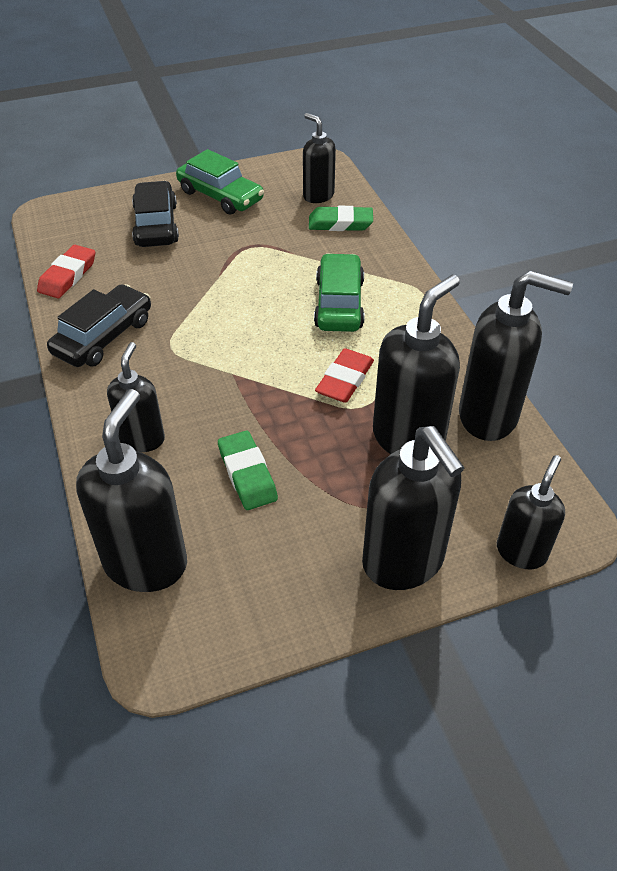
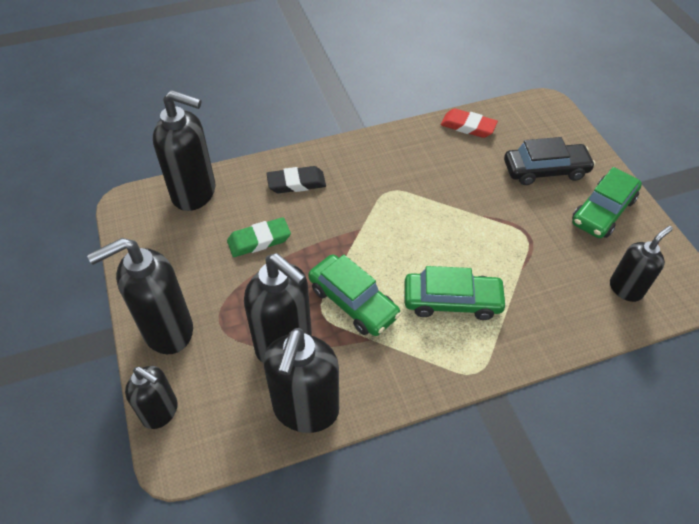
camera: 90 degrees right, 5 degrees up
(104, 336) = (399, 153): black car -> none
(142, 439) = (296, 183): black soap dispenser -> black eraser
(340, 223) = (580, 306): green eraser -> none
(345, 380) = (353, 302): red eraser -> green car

++++++++++

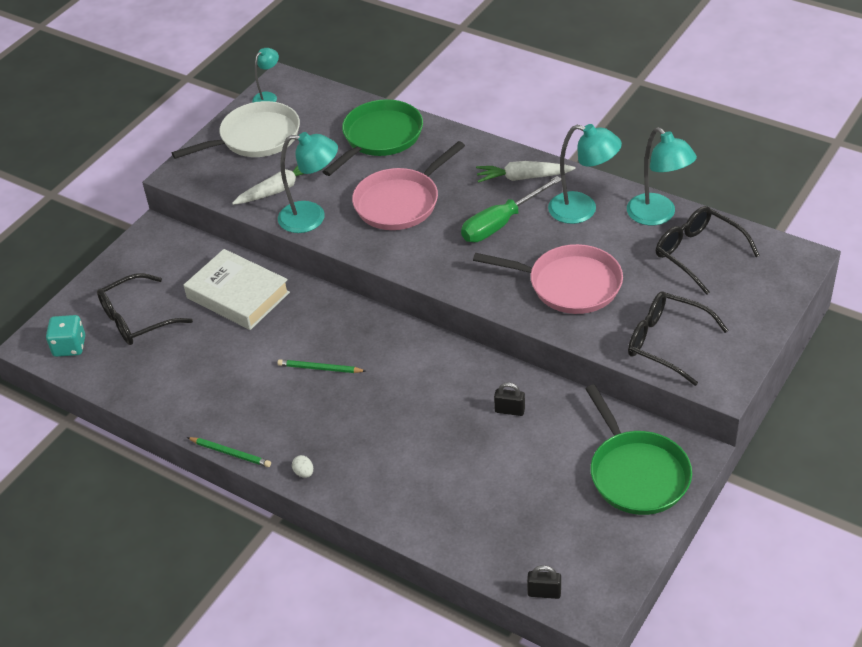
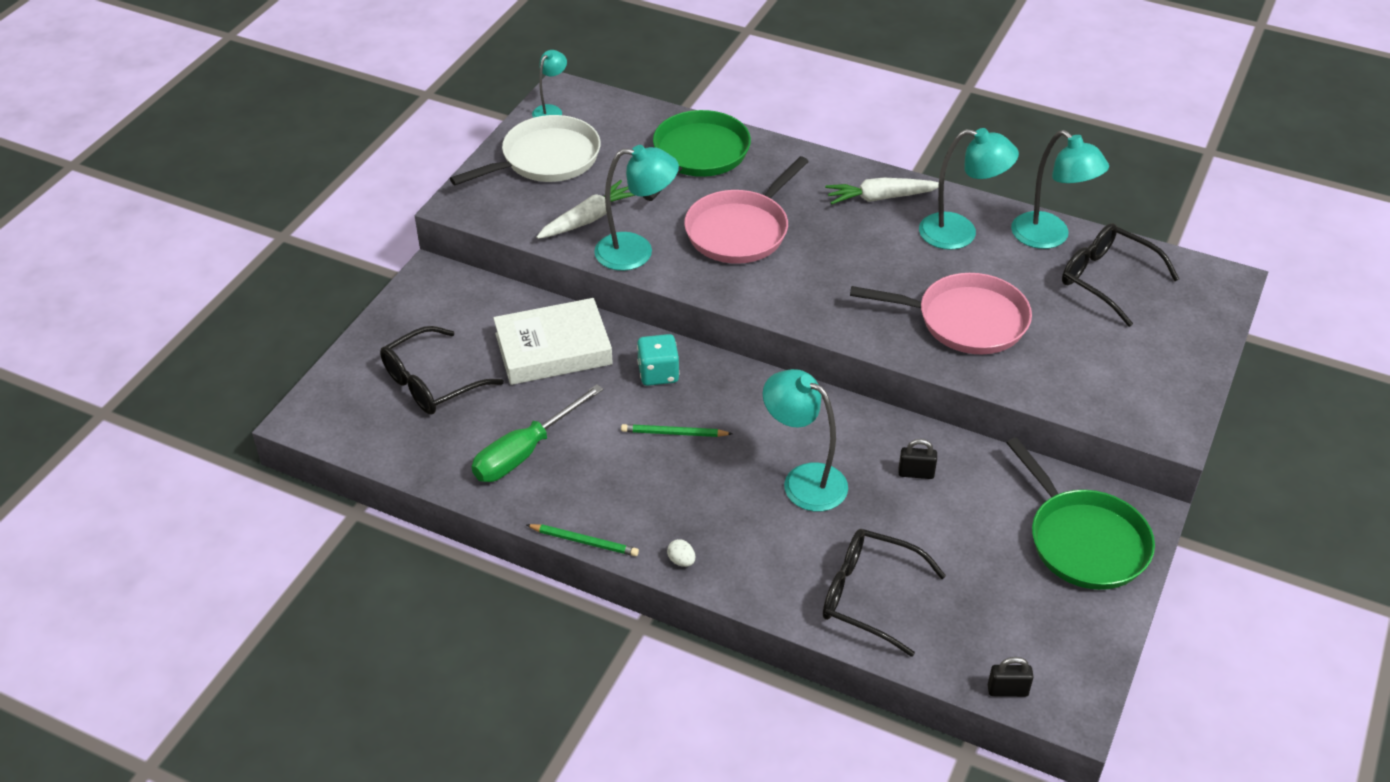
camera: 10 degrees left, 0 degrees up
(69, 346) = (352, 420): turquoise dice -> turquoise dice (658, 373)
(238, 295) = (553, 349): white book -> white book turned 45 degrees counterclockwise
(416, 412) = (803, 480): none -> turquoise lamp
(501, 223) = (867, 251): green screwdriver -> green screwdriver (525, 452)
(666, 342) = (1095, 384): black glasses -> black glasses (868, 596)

++++++++++

What the task requires: From the entries above, print the lines beginning at the one with "camera: 10 degrees left, 0 degrees up" and stopping after the one with "(666, 342) = (1095, 384): black", exactly as written and with nothing else.

Answer section:
camera: 10 degrees left, 0 degrees up
(69, 346) = (352, 420): turquoise dice -> turquoise dice (658, 373)
(238, 295) = (553, 349): white book -> white book turned 45 degrees counterclockwise
(416, 412) = (803, 480): none -> turquoise lamp
(501, 223) = (867, 251): green screwdriver -> green screwdriver (525, 452)
(666, 342) = (1095, 384): black glasses -> black glasses (868, 596)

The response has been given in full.